## Data section:
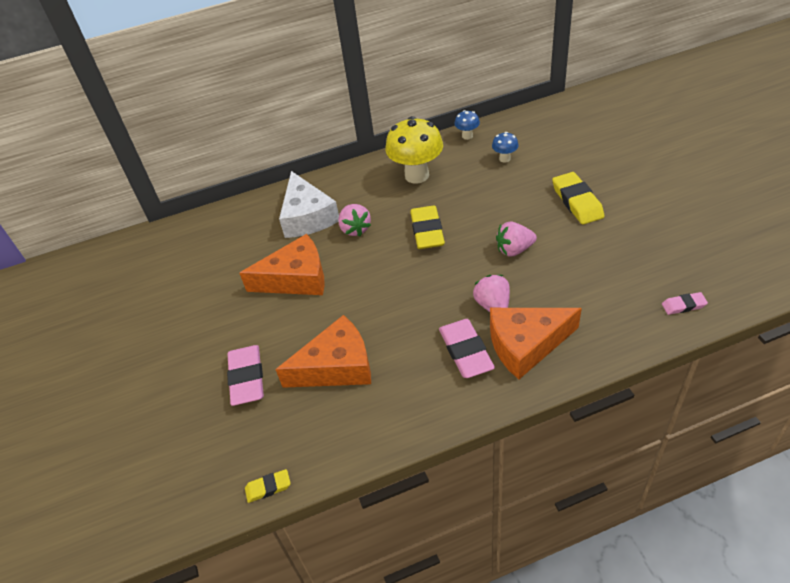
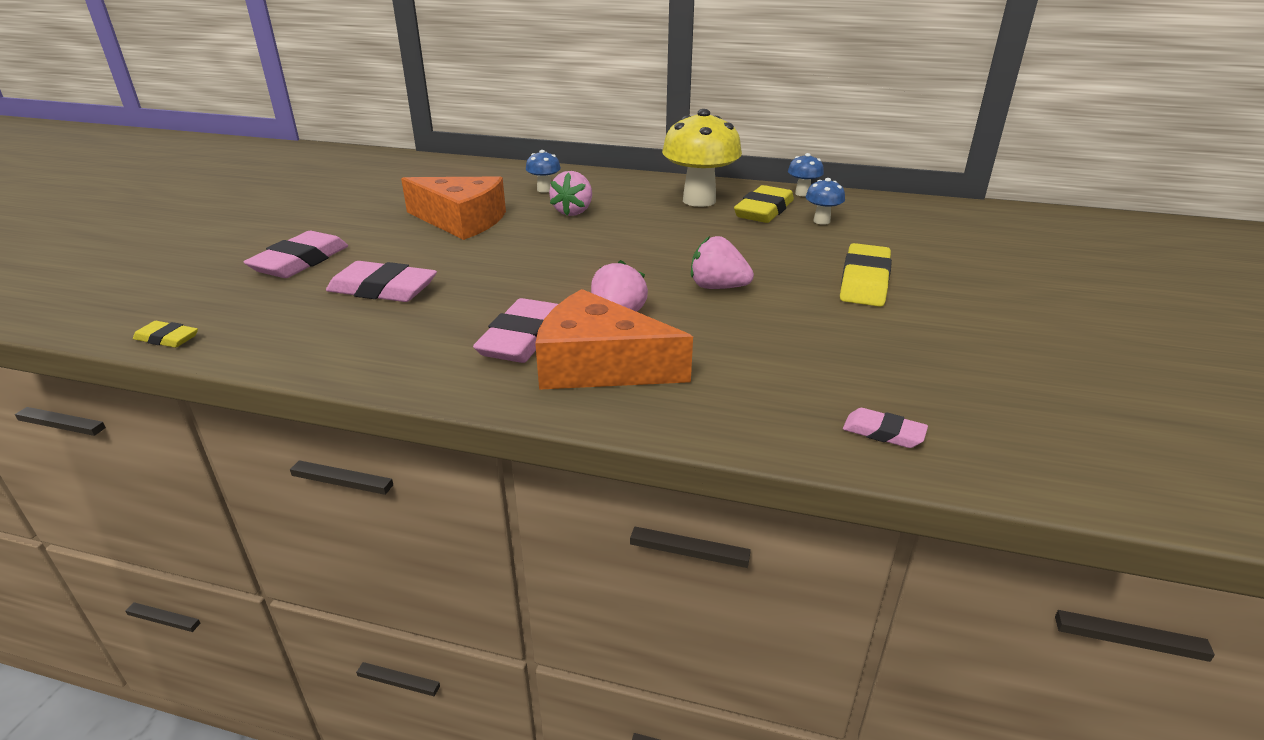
camera: 30 degrees right, 15 degrees down
(307, 217) = (544, 190): white cheese -> blue mushroom
(337, 366) = (383, 289): orange cheese -> pink eraser
(427, 231) = (642, 238): yellow eraser -> yellow eraser (764, 210)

## What is required:
Reproduce the whole listing exactly, but not the images in it.

## Answer below:
camera: 30 degrees right, 15 degrees down
(307, 217) = (544, 190): white cheese -> blue mushroom
(337, 366) = (383, 289): orange cheese -> pink eraser
(427, 231) = (642, 238): yellow eraser -> yellow eraser (764, 210)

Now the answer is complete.